Report each line below that carries the word "emerald".

(Given material):
☆ ☆ ☆ ☆ ☆
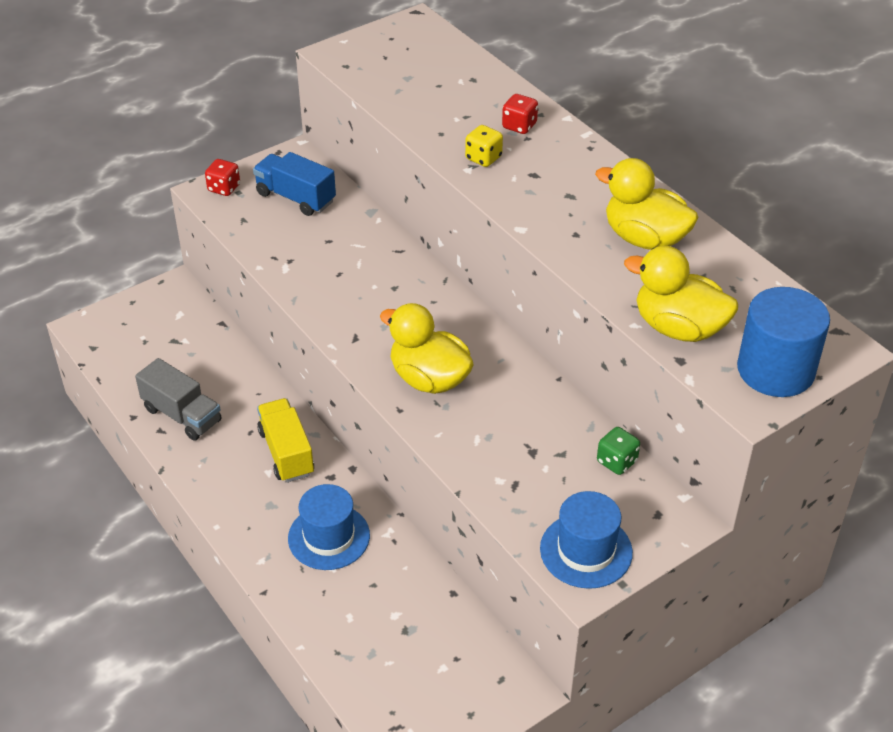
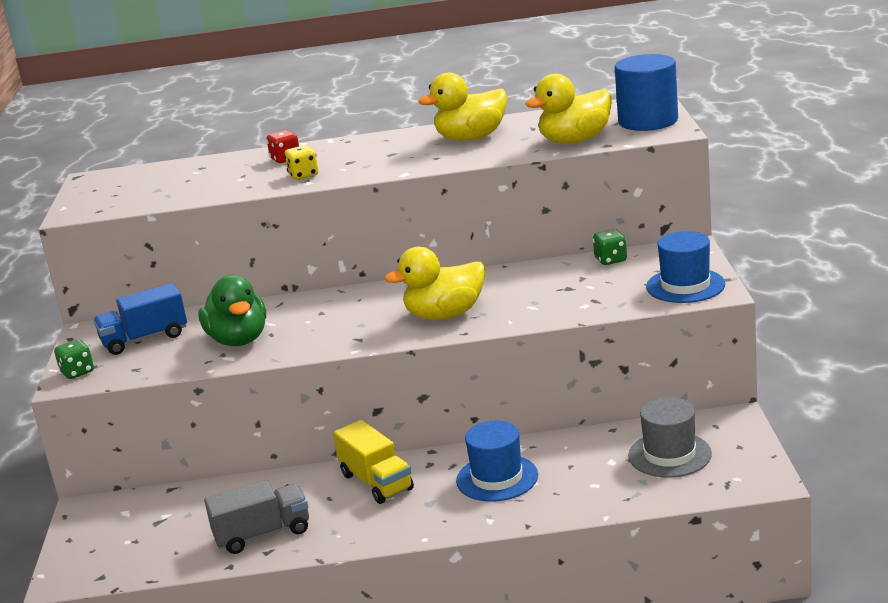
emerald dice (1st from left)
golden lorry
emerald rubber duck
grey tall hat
☆ ☆ ☆ ☆ ☆
(Expected answer):
emerald dice (1st from left)
emerald rubber duck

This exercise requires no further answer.